> [What you have to do]
After locating the line with "brown pencil: 3 -> 4" in the data that follows, return it and every later line exactly, up to and including the line with "pink scissors: 3 -> 0".

┄┄┄┄┄┄┄┄┄┄

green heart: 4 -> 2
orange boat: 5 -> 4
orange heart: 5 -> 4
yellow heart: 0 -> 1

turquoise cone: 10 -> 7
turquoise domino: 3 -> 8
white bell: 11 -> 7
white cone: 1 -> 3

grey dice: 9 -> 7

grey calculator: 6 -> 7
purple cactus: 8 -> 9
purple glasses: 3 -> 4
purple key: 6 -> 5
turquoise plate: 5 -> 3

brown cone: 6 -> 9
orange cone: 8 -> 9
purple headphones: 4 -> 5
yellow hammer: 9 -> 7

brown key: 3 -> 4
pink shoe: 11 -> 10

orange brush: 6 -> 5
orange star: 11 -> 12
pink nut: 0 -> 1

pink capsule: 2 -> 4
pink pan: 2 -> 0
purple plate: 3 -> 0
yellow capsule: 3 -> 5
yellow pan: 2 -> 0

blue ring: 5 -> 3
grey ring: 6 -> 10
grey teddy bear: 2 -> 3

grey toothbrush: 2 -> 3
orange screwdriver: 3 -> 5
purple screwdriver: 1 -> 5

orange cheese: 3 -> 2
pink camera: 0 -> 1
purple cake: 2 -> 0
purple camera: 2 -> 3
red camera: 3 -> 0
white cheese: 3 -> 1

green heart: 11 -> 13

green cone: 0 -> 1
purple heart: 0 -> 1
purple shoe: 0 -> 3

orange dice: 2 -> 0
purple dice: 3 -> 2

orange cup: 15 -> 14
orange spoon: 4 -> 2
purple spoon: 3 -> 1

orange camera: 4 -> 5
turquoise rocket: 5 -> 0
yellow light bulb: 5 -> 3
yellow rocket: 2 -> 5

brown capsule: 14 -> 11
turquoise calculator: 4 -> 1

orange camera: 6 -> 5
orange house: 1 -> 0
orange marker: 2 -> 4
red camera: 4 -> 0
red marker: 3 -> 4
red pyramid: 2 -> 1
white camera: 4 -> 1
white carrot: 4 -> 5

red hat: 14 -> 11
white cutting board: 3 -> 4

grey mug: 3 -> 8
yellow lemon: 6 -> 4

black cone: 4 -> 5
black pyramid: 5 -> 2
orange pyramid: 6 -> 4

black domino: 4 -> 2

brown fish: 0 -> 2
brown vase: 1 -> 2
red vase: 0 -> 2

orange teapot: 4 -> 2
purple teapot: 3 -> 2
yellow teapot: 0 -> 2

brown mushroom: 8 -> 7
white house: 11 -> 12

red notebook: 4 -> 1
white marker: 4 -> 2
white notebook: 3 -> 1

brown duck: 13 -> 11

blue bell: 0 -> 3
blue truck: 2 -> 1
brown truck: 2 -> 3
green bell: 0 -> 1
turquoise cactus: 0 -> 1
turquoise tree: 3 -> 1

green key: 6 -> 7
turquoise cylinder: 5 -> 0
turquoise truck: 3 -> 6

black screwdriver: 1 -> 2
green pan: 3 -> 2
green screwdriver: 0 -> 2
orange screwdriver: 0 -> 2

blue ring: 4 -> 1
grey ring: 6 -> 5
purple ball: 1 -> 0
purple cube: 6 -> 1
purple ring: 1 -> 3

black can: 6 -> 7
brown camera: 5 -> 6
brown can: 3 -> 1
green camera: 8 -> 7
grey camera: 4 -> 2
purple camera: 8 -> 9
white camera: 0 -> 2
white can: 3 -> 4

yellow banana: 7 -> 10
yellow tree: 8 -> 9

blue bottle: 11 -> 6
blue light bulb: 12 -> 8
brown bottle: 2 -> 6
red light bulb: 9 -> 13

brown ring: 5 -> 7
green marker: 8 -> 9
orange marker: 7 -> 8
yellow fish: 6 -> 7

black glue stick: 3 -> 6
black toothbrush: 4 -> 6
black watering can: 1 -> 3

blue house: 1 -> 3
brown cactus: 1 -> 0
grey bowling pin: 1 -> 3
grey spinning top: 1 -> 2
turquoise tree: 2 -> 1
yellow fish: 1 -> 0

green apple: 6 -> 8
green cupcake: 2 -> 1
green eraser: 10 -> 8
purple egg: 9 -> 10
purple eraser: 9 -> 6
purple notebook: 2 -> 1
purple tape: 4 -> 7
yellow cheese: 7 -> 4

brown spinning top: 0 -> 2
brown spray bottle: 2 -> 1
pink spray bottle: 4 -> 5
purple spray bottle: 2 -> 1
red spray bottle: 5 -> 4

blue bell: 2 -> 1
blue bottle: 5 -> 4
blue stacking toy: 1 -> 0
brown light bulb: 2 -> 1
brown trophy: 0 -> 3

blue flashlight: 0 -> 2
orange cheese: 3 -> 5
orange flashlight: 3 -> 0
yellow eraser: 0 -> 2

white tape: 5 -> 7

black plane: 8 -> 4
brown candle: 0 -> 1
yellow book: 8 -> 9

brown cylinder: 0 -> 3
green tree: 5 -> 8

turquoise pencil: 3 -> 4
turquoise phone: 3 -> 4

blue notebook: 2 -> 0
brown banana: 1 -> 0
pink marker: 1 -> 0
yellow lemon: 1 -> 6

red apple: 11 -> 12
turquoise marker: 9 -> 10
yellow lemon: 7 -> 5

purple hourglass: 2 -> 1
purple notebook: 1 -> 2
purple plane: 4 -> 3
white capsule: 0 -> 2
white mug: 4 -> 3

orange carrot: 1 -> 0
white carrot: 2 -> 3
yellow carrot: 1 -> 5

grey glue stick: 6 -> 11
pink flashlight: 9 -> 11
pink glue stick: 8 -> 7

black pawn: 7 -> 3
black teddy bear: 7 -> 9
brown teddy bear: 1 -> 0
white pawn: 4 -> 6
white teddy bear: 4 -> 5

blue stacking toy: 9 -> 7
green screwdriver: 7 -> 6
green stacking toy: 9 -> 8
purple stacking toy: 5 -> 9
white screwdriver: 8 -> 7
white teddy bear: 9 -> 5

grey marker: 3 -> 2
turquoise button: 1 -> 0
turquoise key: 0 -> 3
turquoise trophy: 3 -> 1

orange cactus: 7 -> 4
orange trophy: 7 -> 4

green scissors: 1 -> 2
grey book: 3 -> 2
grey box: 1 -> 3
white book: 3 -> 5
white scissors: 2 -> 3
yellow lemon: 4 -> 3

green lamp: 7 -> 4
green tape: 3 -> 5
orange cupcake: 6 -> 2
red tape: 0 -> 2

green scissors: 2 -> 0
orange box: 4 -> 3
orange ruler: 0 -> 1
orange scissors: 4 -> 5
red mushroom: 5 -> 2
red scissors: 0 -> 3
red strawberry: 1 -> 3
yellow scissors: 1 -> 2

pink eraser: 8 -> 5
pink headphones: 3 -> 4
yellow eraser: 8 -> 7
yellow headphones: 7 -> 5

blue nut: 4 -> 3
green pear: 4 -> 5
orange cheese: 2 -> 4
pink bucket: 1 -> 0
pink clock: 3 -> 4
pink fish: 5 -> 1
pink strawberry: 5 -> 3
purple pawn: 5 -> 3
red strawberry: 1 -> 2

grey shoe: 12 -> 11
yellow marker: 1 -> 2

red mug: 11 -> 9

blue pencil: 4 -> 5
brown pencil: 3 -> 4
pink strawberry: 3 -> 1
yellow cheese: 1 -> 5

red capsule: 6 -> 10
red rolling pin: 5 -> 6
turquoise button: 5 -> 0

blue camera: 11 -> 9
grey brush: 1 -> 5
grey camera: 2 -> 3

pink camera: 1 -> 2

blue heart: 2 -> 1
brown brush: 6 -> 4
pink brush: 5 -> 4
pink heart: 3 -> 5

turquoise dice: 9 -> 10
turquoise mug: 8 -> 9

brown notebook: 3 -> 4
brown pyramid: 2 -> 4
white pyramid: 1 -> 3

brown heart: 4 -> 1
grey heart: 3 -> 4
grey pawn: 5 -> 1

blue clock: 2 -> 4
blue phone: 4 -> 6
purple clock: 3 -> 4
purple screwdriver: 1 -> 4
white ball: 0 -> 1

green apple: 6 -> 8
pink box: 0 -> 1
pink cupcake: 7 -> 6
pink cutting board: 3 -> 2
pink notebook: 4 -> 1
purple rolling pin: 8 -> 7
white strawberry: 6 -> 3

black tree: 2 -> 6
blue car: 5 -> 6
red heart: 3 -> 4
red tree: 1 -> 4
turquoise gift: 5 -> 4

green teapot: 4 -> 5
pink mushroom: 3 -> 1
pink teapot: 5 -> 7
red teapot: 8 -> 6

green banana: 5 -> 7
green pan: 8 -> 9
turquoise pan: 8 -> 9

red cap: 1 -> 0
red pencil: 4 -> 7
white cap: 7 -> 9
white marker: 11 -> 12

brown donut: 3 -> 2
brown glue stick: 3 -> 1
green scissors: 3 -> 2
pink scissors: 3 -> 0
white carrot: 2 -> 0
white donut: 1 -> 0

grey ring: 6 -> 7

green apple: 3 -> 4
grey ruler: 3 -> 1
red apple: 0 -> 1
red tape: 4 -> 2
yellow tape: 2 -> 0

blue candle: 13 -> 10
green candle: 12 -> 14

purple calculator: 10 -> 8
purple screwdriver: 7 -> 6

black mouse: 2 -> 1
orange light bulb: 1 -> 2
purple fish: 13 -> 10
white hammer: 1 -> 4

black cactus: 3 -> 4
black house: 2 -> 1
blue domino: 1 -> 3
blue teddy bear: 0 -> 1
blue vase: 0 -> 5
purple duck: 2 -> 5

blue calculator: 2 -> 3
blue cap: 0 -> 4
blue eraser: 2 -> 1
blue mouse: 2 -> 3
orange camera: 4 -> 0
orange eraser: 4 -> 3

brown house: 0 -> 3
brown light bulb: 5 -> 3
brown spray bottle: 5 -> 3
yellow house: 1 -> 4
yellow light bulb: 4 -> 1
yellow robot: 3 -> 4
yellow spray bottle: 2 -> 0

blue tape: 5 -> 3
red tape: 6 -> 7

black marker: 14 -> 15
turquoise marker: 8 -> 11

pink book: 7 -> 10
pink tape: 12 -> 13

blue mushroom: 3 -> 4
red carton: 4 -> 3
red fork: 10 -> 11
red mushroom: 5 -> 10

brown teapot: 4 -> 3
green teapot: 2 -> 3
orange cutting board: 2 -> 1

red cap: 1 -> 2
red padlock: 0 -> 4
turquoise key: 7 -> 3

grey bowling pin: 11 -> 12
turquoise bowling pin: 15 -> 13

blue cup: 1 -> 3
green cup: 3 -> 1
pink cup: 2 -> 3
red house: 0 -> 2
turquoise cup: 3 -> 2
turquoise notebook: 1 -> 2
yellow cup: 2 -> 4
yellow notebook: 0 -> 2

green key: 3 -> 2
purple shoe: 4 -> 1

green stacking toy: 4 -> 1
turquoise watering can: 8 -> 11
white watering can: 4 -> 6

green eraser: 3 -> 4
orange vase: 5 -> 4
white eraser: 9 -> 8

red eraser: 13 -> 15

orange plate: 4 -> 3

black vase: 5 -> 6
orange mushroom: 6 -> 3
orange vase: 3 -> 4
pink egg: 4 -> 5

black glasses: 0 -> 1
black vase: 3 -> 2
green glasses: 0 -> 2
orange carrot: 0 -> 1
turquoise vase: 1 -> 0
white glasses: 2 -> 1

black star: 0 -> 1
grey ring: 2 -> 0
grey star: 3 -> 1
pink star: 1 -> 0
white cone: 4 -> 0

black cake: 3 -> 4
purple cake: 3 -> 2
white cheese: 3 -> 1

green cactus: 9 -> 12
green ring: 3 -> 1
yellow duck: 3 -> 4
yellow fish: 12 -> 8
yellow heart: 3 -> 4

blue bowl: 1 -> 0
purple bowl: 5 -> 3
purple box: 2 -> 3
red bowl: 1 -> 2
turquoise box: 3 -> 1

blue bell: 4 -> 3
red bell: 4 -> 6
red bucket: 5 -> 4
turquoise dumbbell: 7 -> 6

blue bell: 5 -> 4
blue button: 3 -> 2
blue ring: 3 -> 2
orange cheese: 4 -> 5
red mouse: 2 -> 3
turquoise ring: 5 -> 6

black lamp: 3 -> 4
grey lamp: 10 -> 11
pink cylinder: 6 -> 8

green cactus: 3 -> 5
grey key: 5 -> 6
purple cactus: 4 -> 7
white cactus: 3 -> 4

┄┄┄┄┄┄┄┄┄┄

> [Answer box]
brown pencil: 3 -> 4
pink strawberry: 3 -> 1
yellow cheese: 1 -> 5

red capsule: 6 -> 10
red rolling pin: 5 -> 6
turquoise button: 5 -> 0

blue camera: 11 -> 9
grey brush: 1 -> 5
grey camera: 2 -> 3

pink camera: 1 -> 2

blue heart: 2 -> 1
brown brush: 6 -> 4
pink brush: 5 -> 4
pink heart: 3 -> 5

turquoise dice: 9 -> 10
turquoise mug: 8 -> 9

brown notebook: 3 -> 4
brown pyramid: 2 -> 4
white pyramid: 1 -> 3

brown heart: 4 -> 1
grey heart: 3 -> 4
grey pawn: 5 -> 1

blue clock: 2 -> 4
blue phone: 4 -> 6
purple clock: 3 -> 4
purple screwdriver: 1 -> 4
white ball: 0 -> 1

green apple: 6 -> 8
pink box: 0 -> 1
pink cupcake: 7 -> 6
pink cutting board: 3 -> 2
pink notebook: 4 -> 1
purple rolling pin: 8 -> 7
white strawberry: 6 -> 3

black tree: 2 -> 6
blue car: 5 -> 6
red heart: 3 -> 4
red tree: 1 -> 4
turquoise gift: 5 -> 4

green teapot: 4 -> 5
pink mushroom: 3 -> 1
pink teapot: 5 -> 7
red teapot: 8 -> 6

green banana: 5 -> 7
green pan: 8 -> 9
turquoise pan: 8 -> 9

red cap: 1 -> 0
red pencil: 4 -> 7
white cap: 7 -> 9
white marker: 11 -> 12

brown donut: 3 -> 2
brown glue stick: 3 -> 1
green scissors: 3 -> 2
pink scissors: 3 -> 0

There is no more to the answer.